▸ Task item
Look through the records below for the line with "LIGHT2: TEMT6000 -> LM393" and the line with "DRIVER pin IN2: B13 -> C13", then return those lines and all lines between, exactly.

[Extracted information — start]

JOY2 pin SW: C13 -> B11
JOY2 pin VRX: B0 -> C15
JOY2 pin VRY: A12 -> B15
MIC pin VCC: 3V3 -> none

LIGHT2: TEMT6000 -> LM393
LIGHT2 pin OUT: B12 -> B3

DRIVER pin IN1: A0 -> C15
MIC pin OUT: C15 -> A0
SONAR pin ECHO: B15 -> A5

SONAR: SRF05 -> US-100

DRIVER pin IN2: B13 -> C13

[Extracted information — finish]
[Extracted information — start]

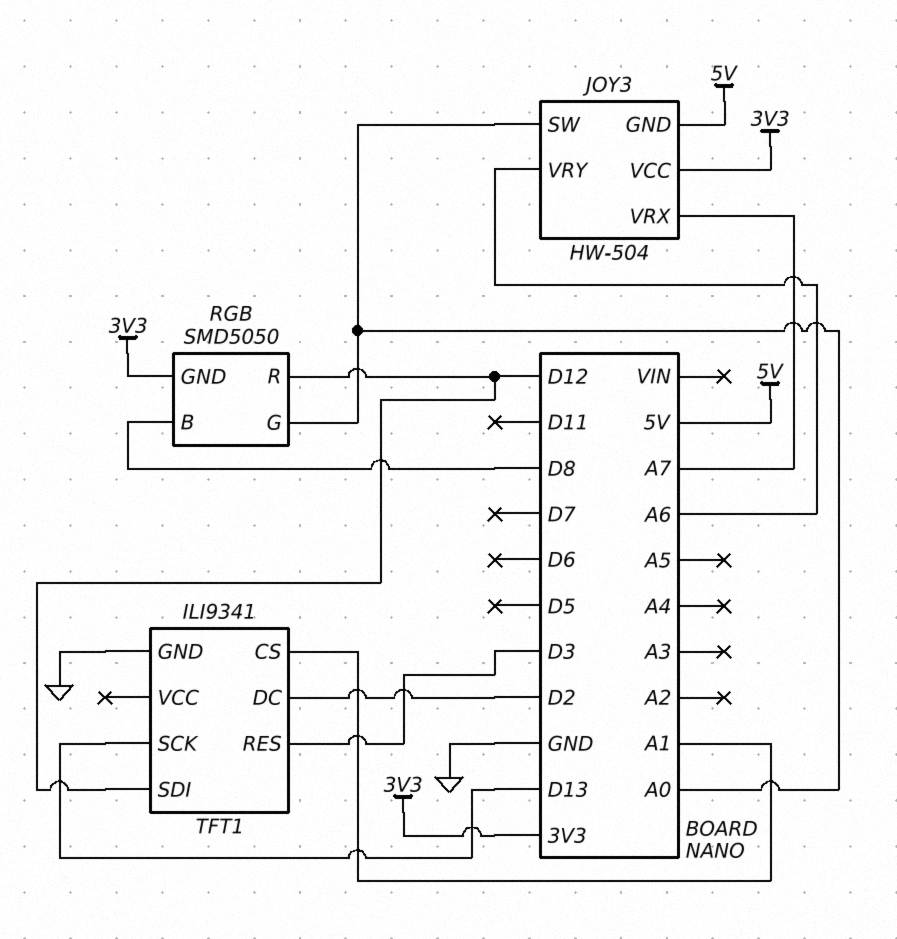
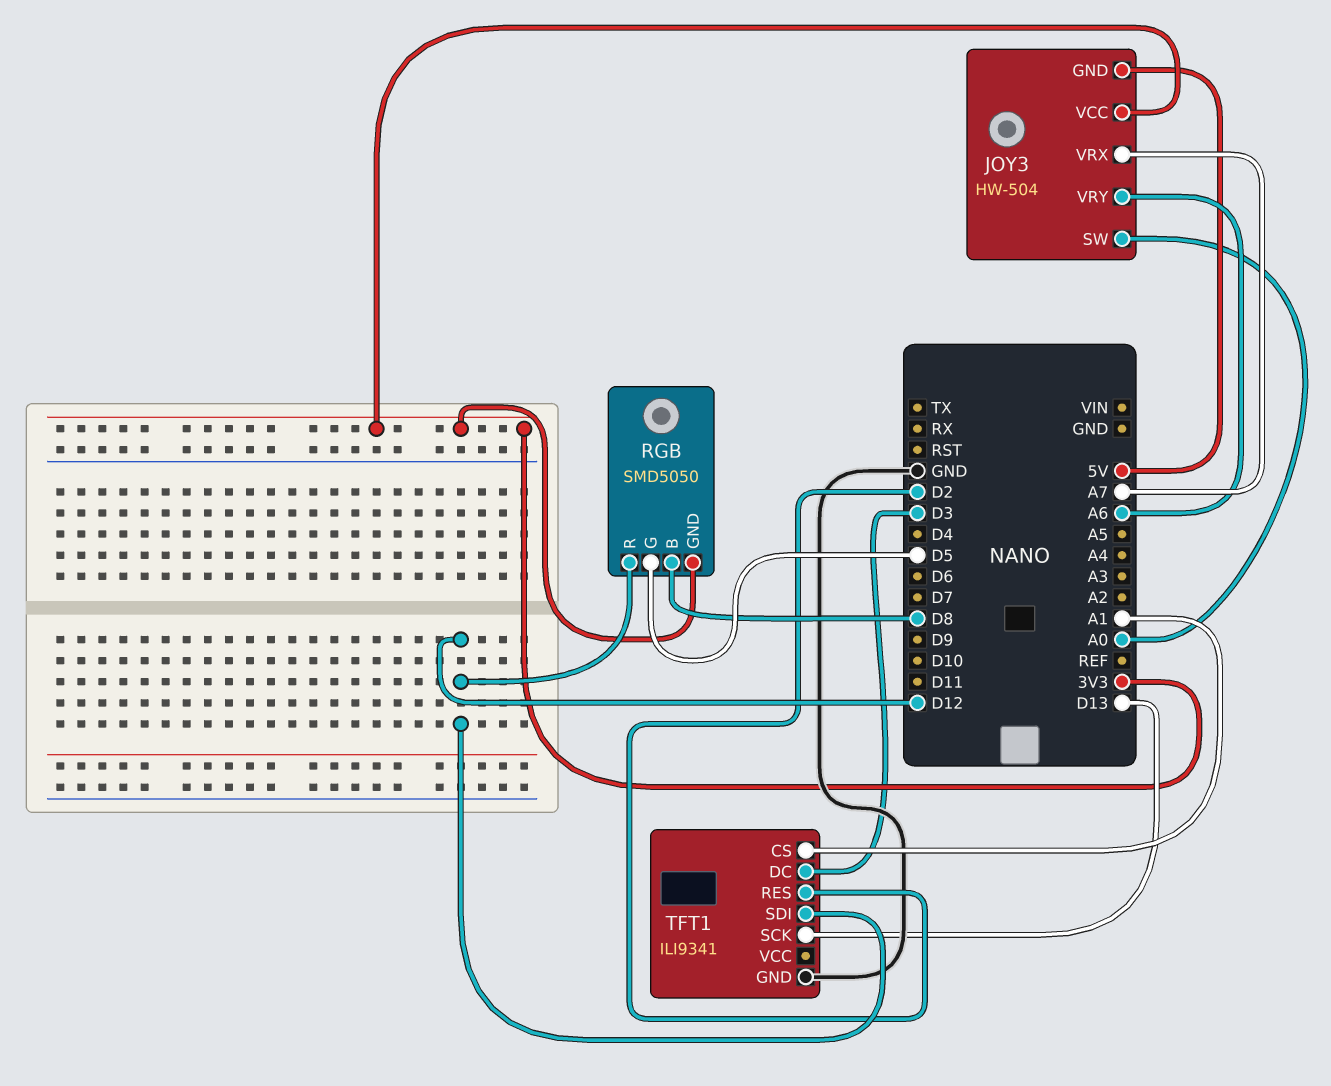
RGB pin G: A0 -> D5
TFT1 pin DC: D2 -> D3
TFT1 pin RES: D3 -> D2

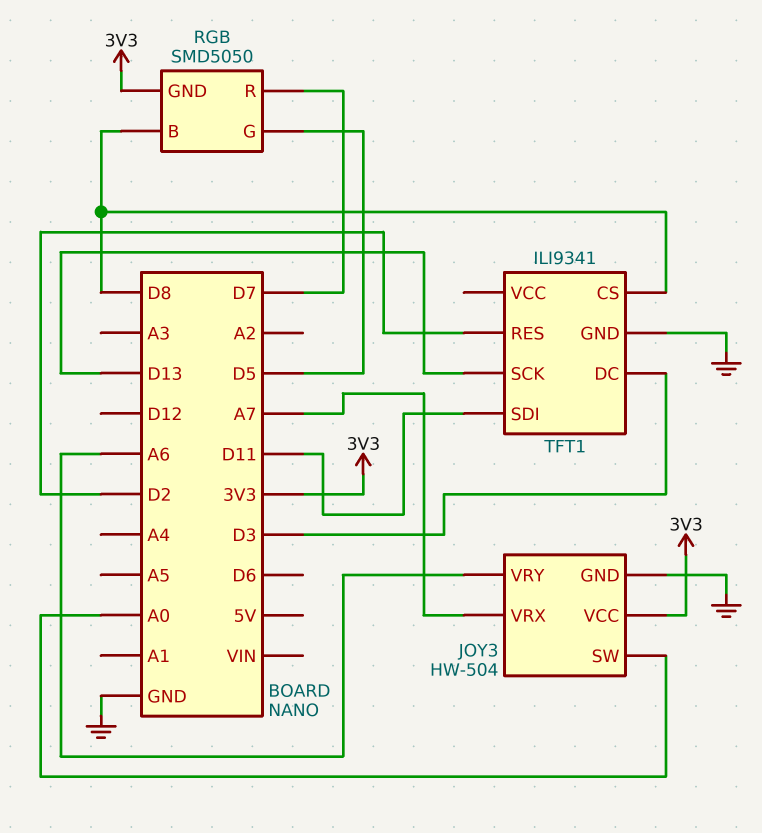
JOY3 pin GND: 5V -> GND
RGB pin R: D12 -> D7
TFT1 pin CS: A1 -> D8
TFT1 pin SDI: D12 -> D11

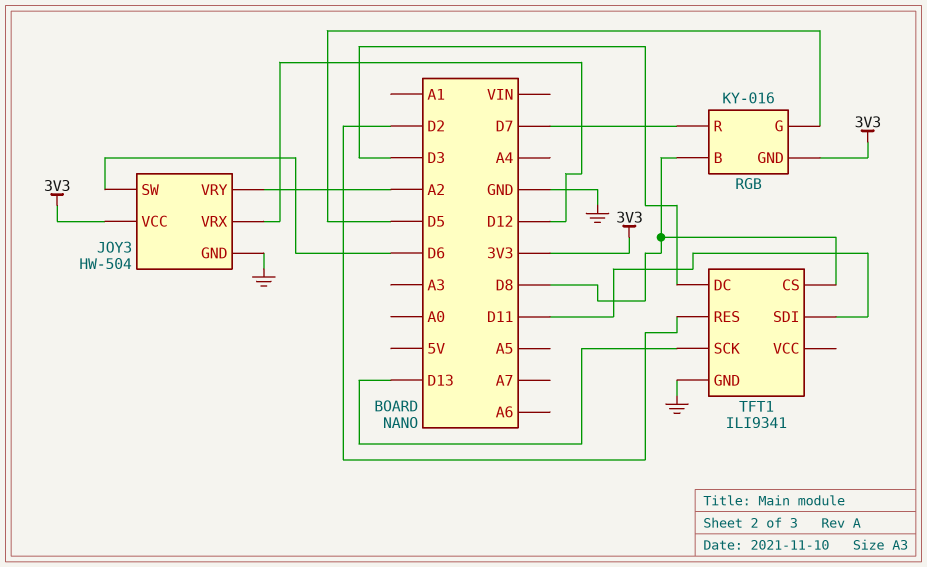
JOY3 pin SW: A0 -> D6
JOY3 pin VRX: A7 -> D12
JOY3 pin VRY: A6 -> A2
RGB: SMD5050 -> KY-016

[Extracted information — finish]

▸ Task solution
LIGHT2: TEMT6000 -> LM393
LIGHT2 pin OUT: B12 -> B3

DRIVER pin IN1: A0 -> C15
MIC pin OUT: C15 -> A0
SONAR pin ECHO: B15 -> A5

SONAR: SRF05 -> US-100

DRIVER pin IN2: B13 -> C13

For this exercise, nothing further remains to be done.